Aim of the exercise -> Only the lines below starting at the one containing "golden_pawn [249 461]" and ending at the one containing "black_tenpin [412 338]" belong in the answer, each copied exactly.

Object tracking records:

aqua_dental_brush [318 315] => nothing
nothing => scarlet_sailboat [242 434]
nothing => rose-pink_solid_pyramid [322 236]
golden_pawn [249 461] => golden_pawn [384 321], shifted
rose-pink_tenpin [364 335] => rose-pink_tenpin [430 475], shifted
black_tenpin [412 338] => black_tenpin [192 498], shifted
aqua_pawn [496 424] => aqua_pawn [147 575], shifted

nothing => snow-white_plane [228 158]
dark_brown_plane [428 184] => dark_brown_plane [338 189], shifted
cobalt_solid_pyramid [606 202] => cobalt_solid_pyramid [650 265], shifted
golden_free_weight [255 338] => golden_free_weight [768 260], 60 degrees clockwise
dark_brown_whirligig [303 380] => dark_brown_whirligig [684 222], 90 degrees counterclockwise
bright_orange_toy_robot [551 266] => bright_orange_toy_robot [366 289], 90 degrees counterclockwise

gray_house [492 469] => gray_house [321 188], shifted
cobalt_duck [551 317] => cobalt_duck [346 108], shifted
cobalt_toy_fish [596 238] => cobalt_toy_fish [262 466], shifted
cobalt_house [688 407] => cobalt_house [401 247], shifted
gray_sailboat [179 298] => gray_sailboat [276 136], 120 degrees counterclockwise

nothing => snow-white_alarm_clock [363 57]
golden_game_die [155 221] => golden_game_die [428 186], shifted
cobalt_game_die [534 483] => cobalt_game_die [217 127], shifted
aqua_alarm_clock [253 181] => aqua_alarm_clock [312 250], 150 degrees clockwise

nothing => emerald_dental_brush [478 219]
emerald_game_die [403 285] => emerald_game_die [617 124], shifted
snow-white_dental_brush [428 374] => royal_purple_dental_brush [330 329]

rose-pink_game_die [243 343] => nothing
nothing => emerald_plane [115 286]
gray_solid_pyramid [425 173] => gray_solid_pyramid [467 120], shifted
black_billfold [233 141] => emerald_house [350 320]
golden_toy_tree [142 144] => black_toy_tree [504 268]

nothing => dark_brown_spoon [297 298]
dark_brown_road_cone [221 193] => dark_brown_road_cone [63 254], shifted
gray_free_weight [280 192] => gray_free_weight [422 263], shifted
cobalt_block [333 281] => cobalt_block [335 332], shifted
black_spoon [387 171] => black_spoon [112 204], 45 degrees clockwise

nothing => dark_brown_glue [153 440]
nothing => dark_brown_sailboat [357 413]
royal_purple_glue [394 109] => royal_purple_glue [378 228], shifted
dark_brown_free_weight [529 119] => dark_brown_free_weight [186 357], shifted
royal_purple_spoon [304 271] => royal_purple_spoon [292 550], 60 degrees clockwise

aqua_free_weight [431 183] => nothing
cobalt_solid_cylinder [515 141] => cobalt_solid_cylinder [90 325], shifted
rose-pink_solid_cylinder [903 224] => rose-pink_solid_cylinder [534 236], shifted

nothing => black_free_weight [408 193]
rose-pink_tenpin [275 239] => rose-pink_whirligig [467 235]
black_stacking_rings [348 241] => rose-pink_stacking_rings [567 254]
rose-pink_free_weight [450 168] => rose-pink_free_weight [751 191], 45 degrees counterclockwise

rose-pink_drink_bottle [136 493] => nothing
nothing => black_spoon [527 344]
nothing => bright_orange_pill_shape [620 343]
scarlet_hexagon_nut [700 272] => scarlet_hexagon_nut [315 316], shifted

Solved problem ->
golden_pawn [249 461] => golden_pawn [384 321], shifted
rose-pink_tenpin [364 335] => rose-pink_tenpin [430 475], shifted
black_tenpin [412 338] => black_tenpin [192 498], shifted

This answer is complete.